(Image comparison data)
*** Block opens ***
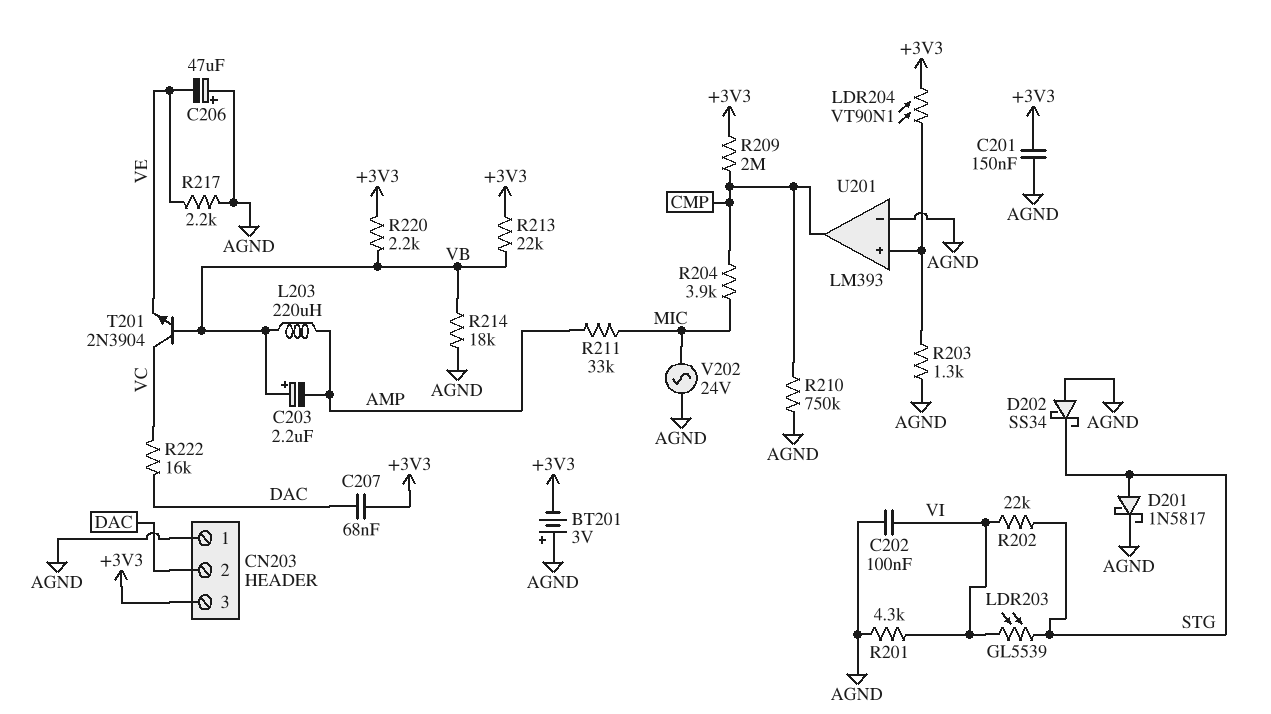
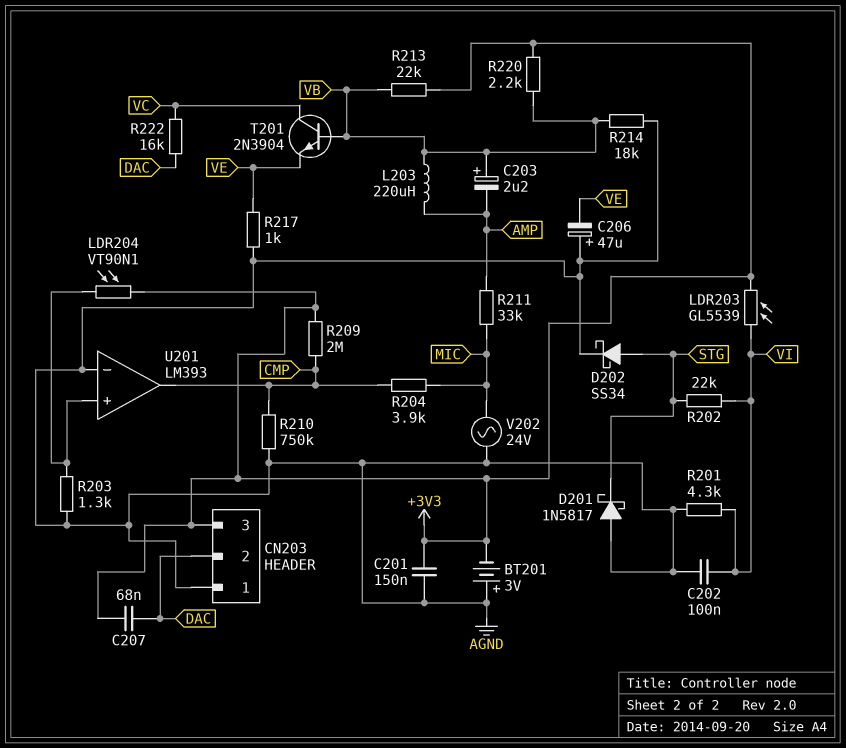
D201: schottky 1N5817 (A STG, K AGND) -> schottky 1N5817 (A AGND, K STG)
D202: schottky SS34 (A AGND, K STG) -> schottky SS34 (A STG, K AGND)
LDR203: GL5539 (STG, VI) -> GL5539 (+3V3, VI)
R217: 2.2k (AGND, VE) -> 1k (AGND, VE)

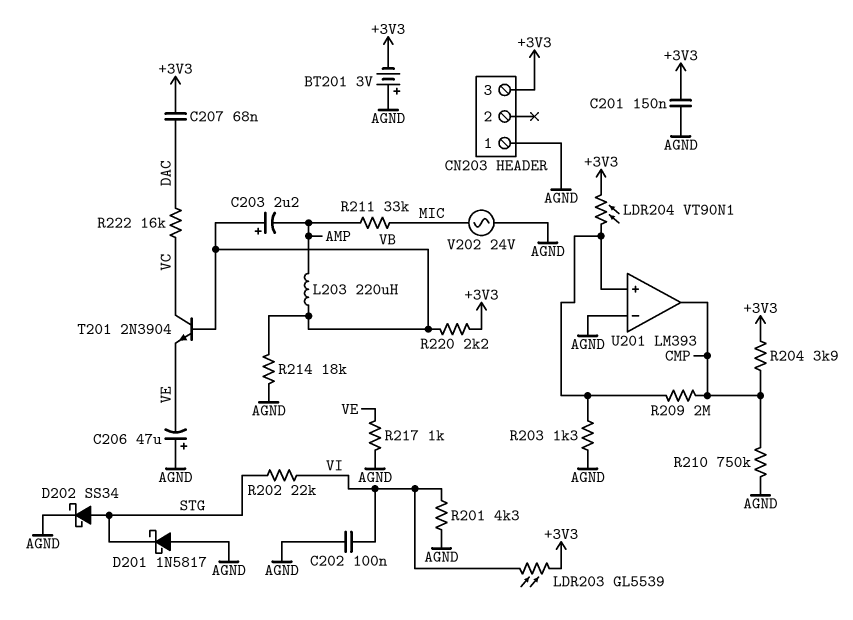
CN203 pin 2: DAC -> none
R204: 3.9k (CMP, MIC) -> 3.9k (+3V3, CMP)
R209: 2M (+3V3, CMP) -> 2M (CMP, U201/in+)
R213: 22k (+3V3, VB) -> none

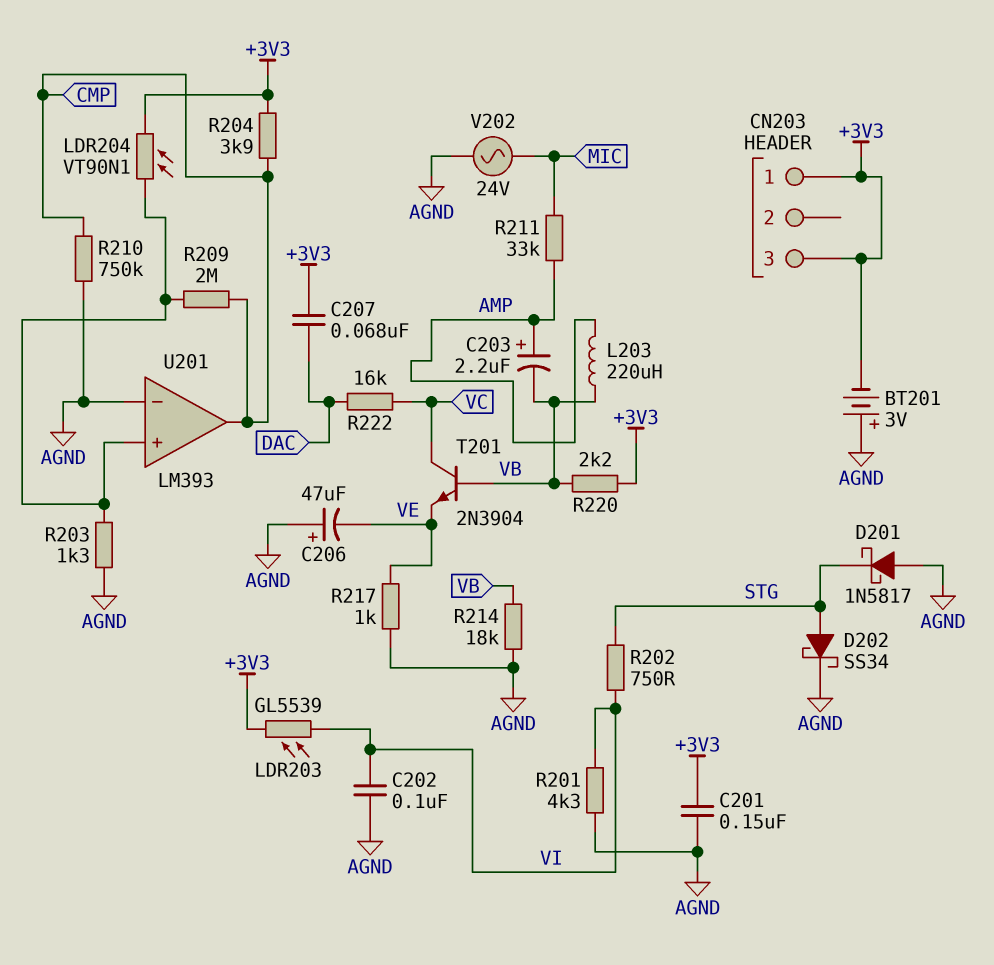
C203: 2.2uF (plus VB, minus AMP) -> 2.2uF (plus AMP, minus VB)
CN203 pin 1: AGND -> +3V3
R202: 22k (STG, VI) -> 750 (STG, VI)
*** Block closes ***
= Problem to work on =
Which of the lines above hold the word "schottky"? Copy each one.

= Result below =
D201: schottky 1N5817 (A STG, K AGND) -> schottky 1N5817 (A AGND, K STG)
D202: schottky SS34 (A AGND, K STG) -> schottky SS34 (A STG, K AGND)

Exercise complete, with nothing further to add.